Please transcribe all of the entries exactly, leaving out any images.
** AVAILABLE RECORDS follows **
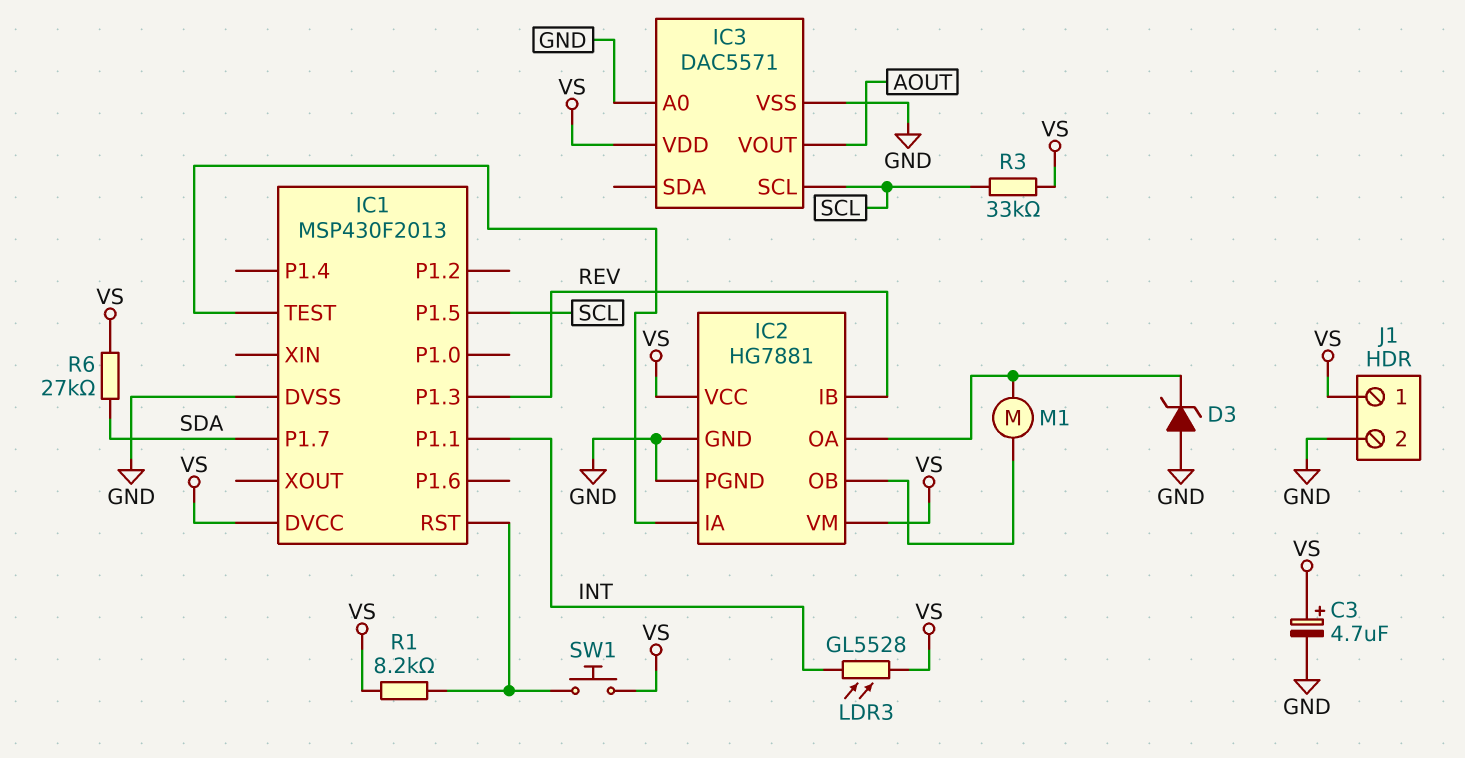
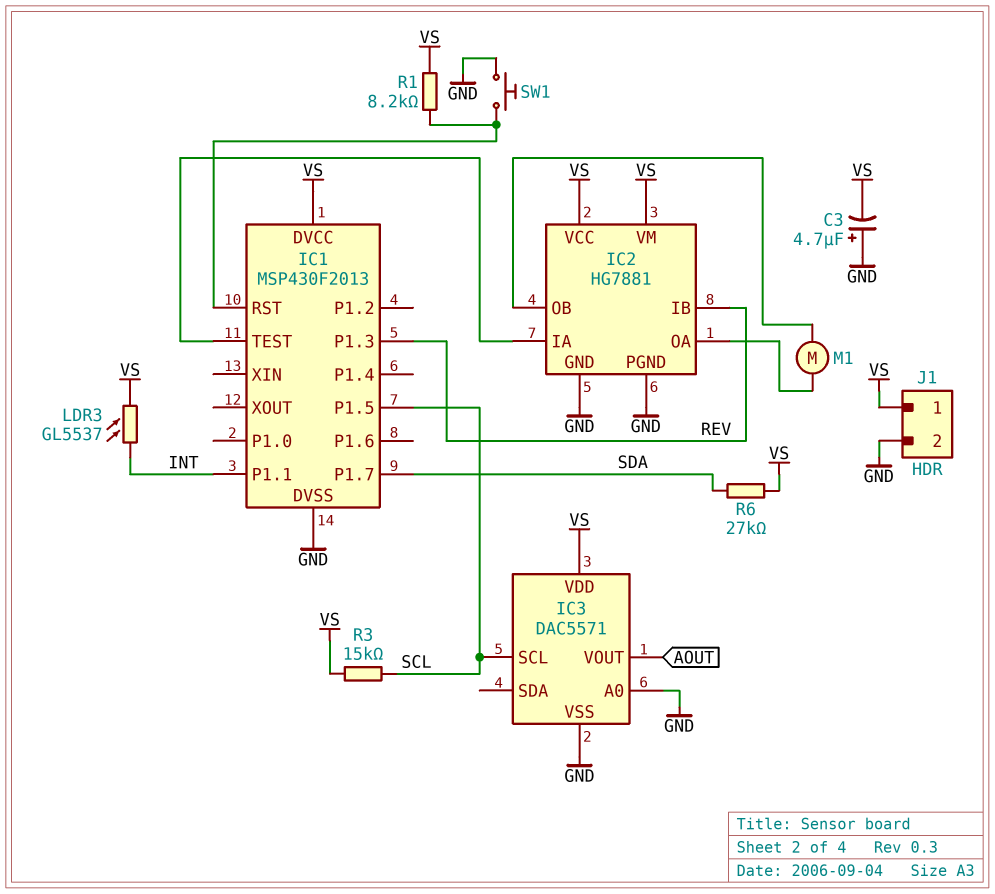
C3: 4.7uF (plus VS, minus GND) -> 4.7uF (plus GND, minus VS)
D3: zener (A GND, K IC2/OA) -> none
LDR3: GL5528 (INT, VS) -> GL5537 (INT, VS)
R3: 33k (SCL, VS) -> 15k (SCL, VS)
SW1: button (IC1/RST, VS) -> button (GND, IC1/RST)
** End of AVAILABLE RECORDS **
EXERCISE SOLUTION –
C3: 4.7uF (plus VS, minus GND) -> 4.7uF (plus GND, minus VS)
D3: zener (A GND, K IC2/OA) -> none
LDR3: GL5528 (INT, VS) -> GL5537 (INT, VS)
R3: 33k (SCL, VS) -> 15k (SCL, VS)
SW1: button (IC1/RST, VS) -> button (GND, IC1/RST)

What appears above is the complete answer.